**** LISTED RECORDS

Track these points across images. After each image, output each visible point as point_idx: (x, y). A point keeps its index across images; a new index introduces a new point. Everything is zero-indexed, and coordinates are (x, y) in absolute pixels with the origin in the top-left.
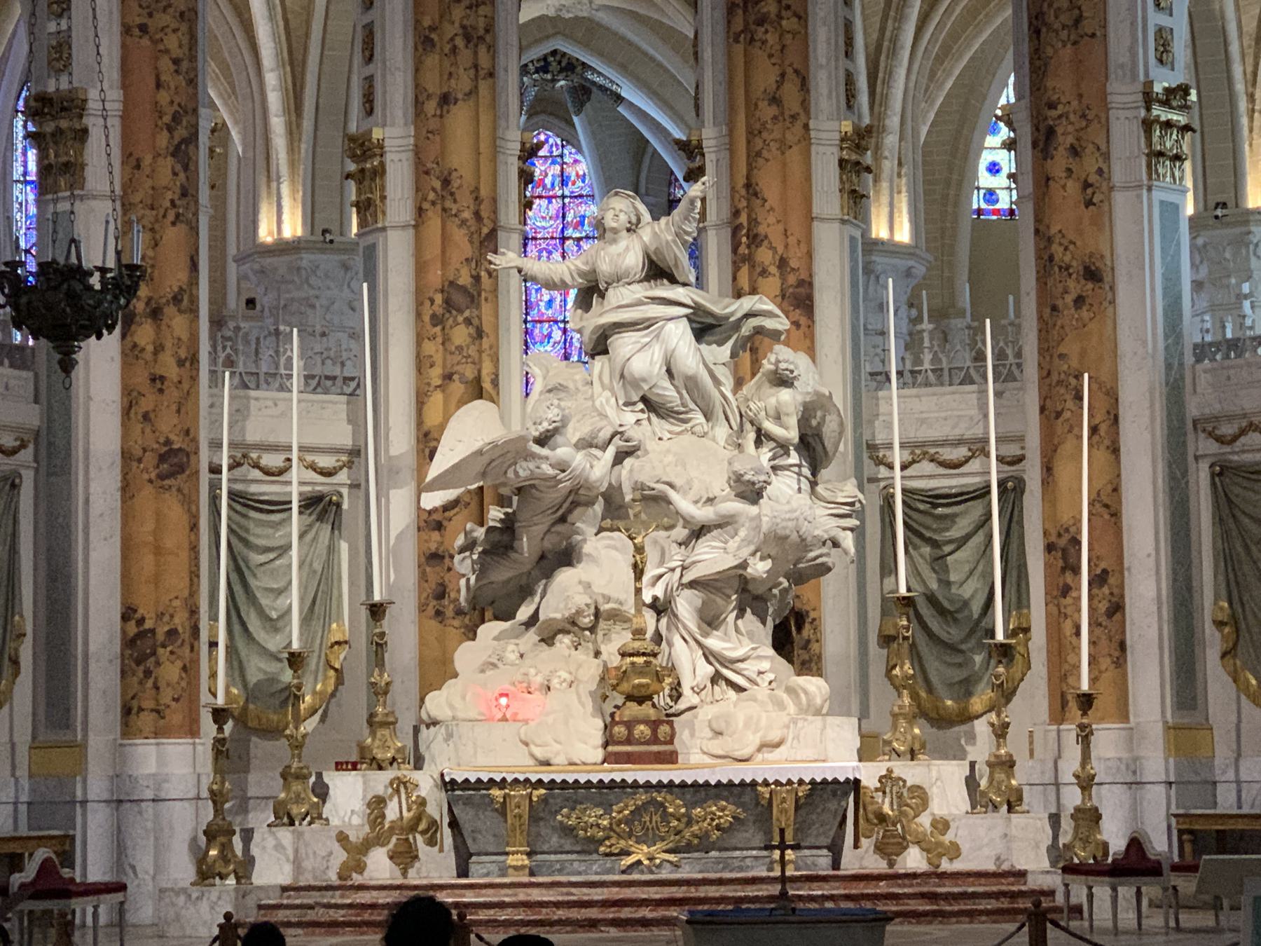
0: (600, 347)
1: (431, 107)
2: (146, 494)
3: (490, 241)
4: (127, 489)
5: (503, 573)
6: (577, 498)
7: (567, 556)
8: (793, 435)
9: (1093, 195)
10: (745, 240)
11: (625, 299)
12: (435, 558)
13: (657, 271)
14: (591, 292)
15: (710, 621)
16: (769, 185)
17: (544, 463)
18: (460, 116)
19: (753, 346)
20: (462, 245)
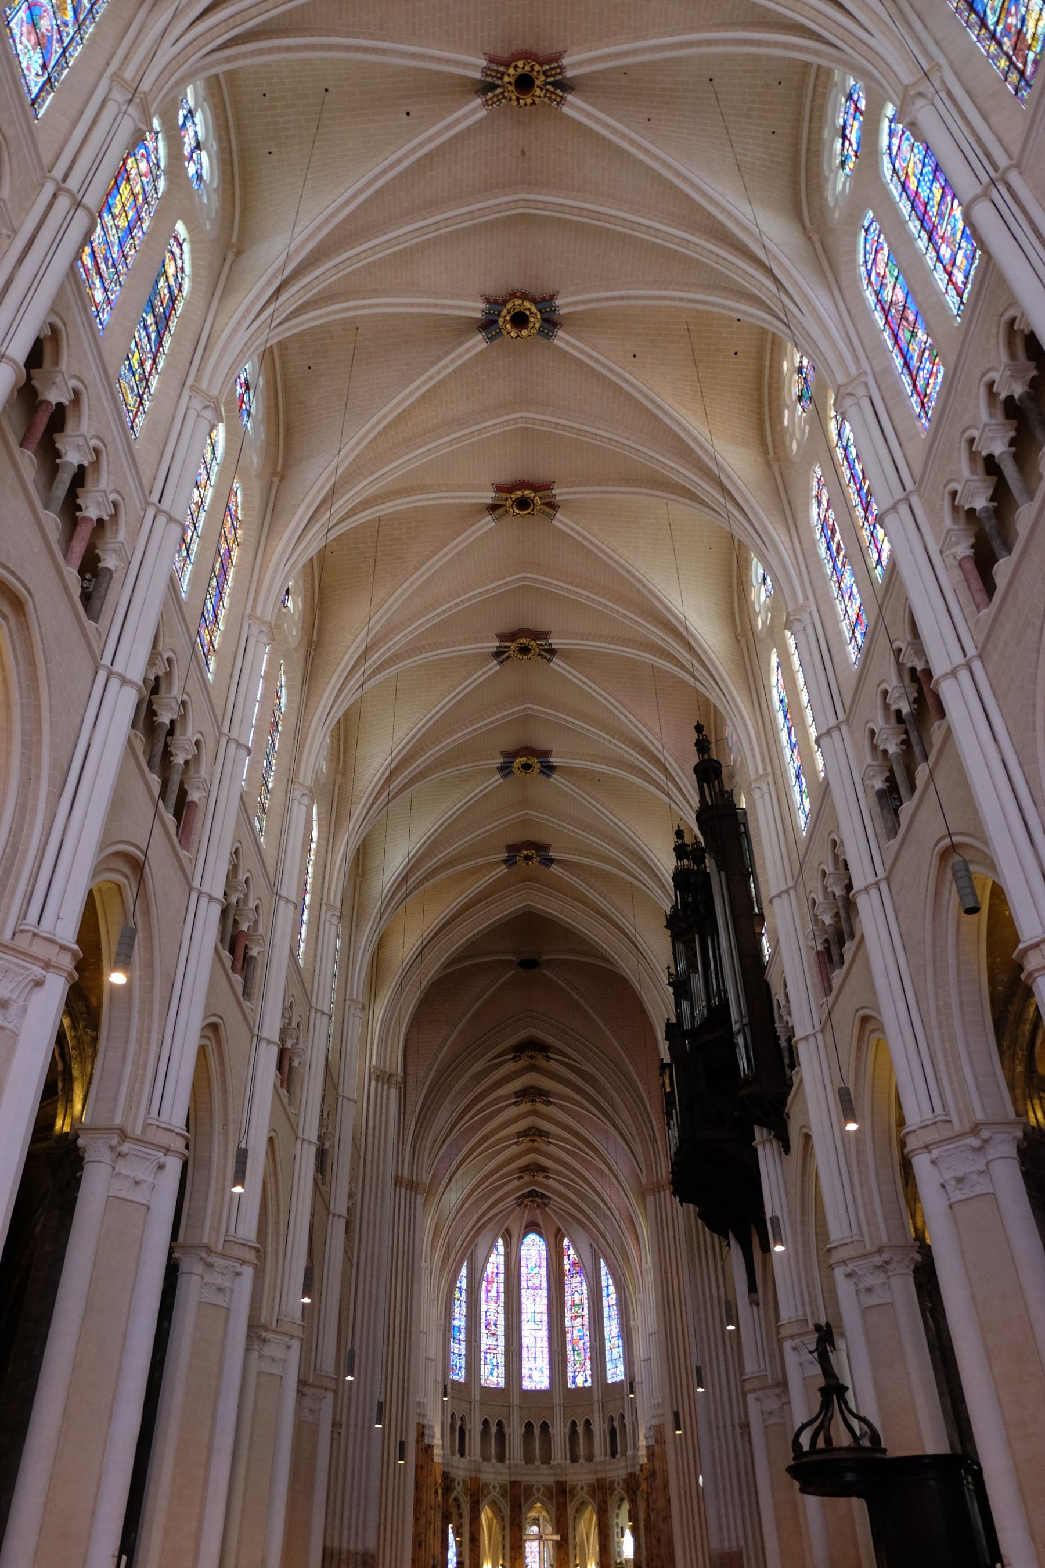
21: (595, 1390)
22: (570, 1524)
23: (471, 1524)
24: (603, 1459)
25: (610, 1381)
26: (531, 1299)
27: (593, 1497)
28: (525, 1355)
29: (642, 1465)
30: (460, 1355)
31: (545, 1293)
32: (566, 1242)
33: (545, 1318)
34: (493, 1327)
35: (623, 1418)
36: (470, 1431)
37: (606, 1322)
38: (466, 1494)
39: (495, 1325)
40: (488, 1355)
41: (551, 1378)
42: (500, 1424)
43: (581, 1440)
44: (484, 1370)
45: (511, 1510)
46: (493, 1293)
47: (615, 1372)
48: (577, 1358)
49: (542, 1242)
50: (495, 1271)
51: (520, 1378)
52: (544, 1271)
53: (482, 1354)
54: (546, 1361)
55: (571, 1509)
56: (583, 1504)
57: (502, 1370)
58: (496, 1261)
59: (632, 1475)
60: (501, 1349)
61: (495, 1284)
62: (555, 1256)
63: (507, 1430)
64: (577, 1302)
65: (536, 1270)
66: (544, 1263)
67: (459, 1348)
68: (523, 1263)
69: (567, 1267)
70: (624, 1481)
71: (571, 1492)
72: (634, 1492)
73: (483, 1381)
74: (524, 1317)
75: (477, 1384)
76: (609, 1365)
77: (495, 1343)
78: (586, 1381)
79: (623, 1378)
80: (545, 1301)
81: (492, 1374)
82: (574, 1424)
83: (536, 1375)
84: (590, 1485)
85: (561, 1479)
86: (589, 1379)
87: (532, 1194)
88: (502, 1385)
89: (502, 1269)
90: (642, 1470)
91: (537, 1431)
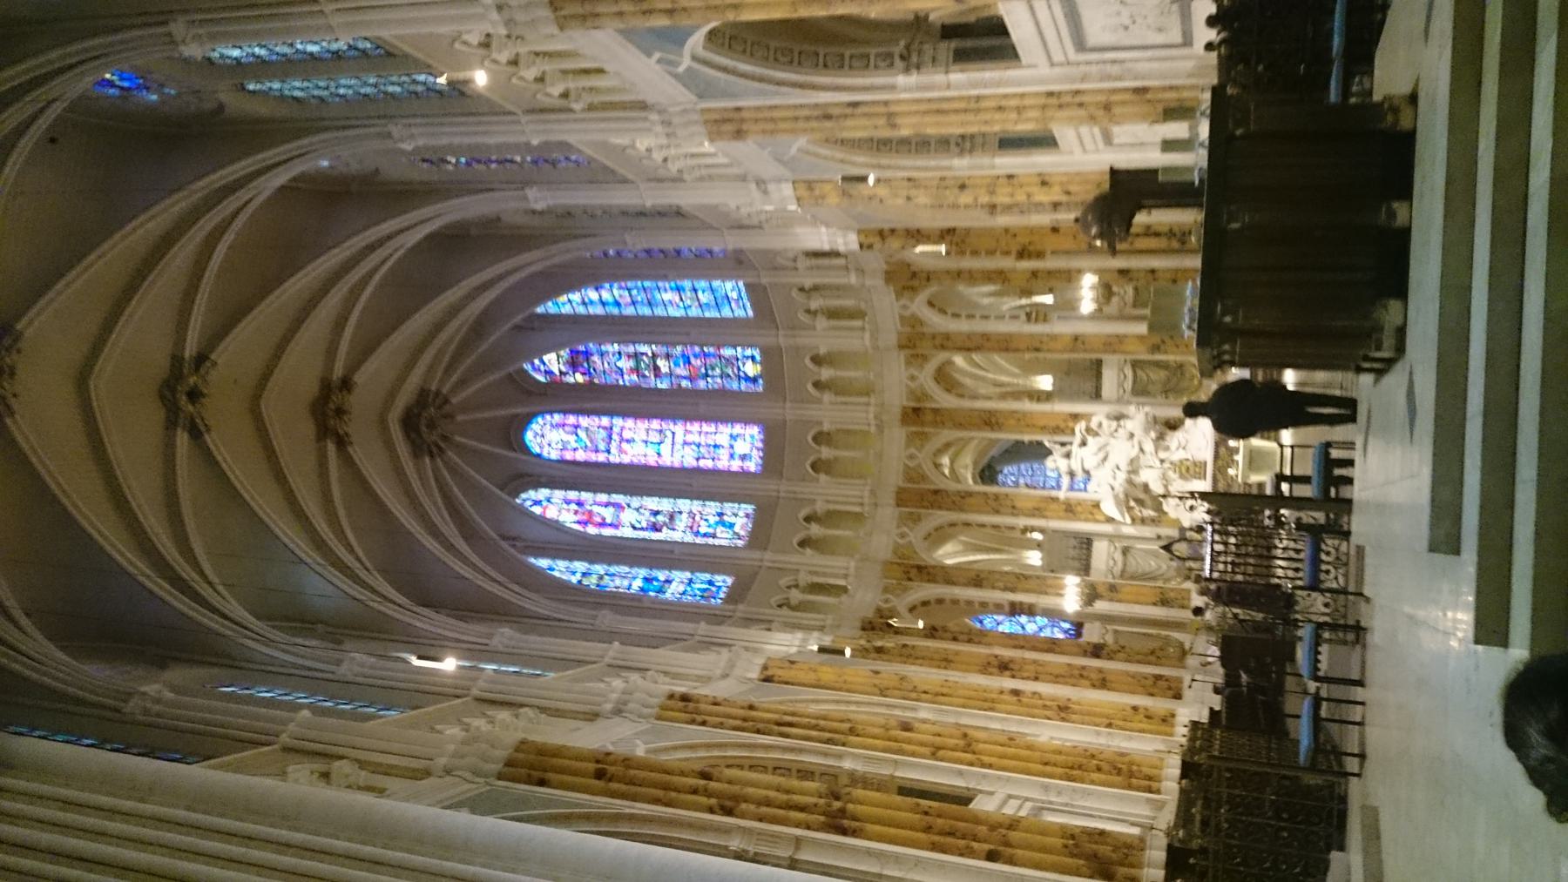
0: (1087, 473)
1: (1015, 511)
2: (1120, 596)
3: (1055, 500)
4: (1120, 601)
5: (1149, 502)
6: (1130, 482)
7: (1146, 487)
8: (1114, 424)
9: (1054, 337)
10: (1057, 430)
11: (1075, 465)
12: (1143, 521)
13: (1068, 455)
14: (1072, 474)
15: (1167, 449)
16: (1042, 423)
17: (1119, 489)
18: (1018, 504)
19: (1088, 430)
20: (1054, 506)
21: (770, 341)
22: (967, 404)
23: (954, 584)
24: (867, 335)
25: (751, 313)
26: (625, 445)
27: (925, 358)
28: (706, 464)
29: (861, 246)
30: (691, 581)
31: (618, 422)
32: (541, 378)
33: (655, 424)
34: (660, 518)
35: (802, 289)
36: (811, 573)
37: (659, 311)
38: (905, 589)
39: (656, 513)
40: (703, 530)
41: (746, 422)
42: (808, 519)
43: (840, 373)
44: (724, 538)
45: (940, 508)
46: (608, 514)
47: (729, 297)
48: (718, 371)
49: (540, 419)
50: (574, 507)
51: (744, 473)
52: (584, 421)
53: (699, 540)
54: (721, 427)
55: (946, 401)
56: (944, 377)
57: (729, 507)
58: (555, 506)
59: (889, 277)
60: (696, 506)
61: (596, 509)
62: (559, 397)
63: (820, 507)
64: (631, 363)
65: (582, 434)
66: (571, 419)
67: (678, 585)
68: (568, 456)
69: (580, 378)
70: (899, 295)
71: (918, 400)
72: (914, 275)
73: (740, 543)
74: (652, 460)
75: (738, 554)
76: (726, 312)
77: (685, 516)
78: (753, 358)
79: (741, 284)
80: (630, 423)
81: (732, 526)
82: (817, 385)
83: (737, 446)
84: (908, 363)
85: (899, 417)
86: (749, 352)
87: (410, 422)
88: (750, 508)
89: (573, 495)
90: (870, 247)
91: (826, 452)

********

> WORK INSTRUCTIONS
Can you reproduce all of the material with "upper-left" substituted for "top-left", changing nothing else and omitting the pictures?

> COMPLETE RESPONSE
Track these points across images. After each image, output each visible point as point_idx: (x, y). A point keeps its index across images; a new index introduces a new point. Everything is zero-indexed, and coordinates are (x, y) in absolute pixels with the origin in the upper-left.
0: (600, 347)
1: (431, 107)
2: (146, 494)
3: (490, 241)
4: (127, 489)
5: (503, 573)
6: (577, 498)
7: (567, 556)
8: (793, 435)
9: (1093, 195)
10: (745, 240)
11: (625, 299)
12: (435, 558)
13: (657, 271)
14: (591, 292)
15: (710, 621)
16: (769, 185)
17: (544, 463)
18: (460, 116)
19: (753, 346)
20: (462, 245)
21: (595, 1390)
22: (570, 1524)
23: (471, 1524)
24: (603, 1459)
25: (610, 1381)
26: (531, 1299)
27: (593, 1497)
28: (525, 1355)
29: (642, 1465)
30: (460, 1355)
31: (545, 1293)
32: (566, 1242)
33: (545, 1318)
34: (493, 1327)
35: (623, 1418)
36: (470, 1431)
37: (606, 1322)
38: (466, 1494)
39: (495, 1325)
40: (488, 1355)
41: (551, 1378)
42: (500, 1424)
43: (581, 1440)
44: (484, 1370)
45: (511, 1510)
46: (493, 1293)
47: (615, 1372)
48: (577, 1358)
49: (542, 1242)
50: (495, 1271)
51: (520, 1378)
52: (544, 1271)
53: (482, 1354)
54: (546, 1361)
55: (571, 1509)
56: (583, 1504)
57: (502, 1370)
58: (496, 1261)
59: (632, 1475)
60: (501, 1349)
61: (495, 1284)
62: (555, 1256)
63: (507, 1430)
64: (577, 1302)
65: (536, 1270)
66: (544, 1263)
67: (459, 1348)
68: (523, 1263)
69: (567, 1267)
70: (624, 1481)
71: (571, 1492)
72: (634, 1492)
73: (483, 1381)
74: (524, 1317)
75: (477, 1384)
76: (609, 1365)
77: (495, 1343)
78: (586, 1381)
79: (623, 1378)
80: (545, 1301)
81: (492, 1374)
82: (574, 1424)
83: (536, 1375)
84: (590, 1485)
85: (561, 1479)
86: (589, 1379)
87: (532, 1194)
88: (502, 1385)
89: (502, 1269)
90: (642, 1470)
91: (537, 1431)
0: (1087, 473)
1: (1015, 511)
2: (1120, 596)
3: (1055, 500)
4: (1120, 601)
5: (1149, 502)
6: (1130, 482)
7: (1146, 487)
8: (1114, 424)
9: (1054, 337)
10: (1057, 430)
11: (1075, 465)
12: (1143, 521)
13: (1068, 455)
14: (1072, 474)
15: (1167, 449)
16: (1042, 423)
17: (1119, 489)
18: (1018, 504)
19: (1088, 430)
20: (1054, 506)
21: (770, 341)
22: (967, 404)
23: (954, 584)
24: (867, 335)
25: (751, 313)
26: (625, 445)
27: (925, 358)
28: (706, 464)
29: (861, 246)
30: (691, 581)
31: (618, 422)
32: (541, 378)
33: (655, 424)
34: (660, 518)
35: (802, 289)
36: (811, 573)
37: (659, 311)
38: (905, 589)
39: (656, 513)
40: (703, 530)
41: (746, 422)
42: (808, 519)
43: (840, 373)
44: (724, 538)
45: (940, 508)
46: (608, 514)
47: (729, 297)
48: (718, 371)
49: (540, 419)
50: (574, 507)
51: (744, 473)
52: (584, 421)
53: (699, 540)
54: (721, 427)
55: (946, 401)
56: (944, 377)
57: (729, 507)
58: (555, 506)
59: (889, 277)
60: (696, 506)
61: (596, 509)
62: (559, 397)
63: (820, 507)
64: (631, 363)
65: (582, 434)
66: (571, 419)
67: (678, 585)
68: (568, 456)
69: (580, 378)
70: (899, 295)
71: (918, 400)
72: (914, 275)
73: (740, 543)
74: (652, 460)
75: (738, 554)
76: (726, 312)
77: (685, 516)
78: (753, 358)
79: (741, 284)
80: (630, 423)
81: (732, 526)
82: (817, 385)
83: (737, 446)
84: (908, 363)
85: (899, 417)
86: (749, 352)
87: (410, 422)
88: (750, 508)
89: (573, 495)
90: (870, 247)
91: (826, 452)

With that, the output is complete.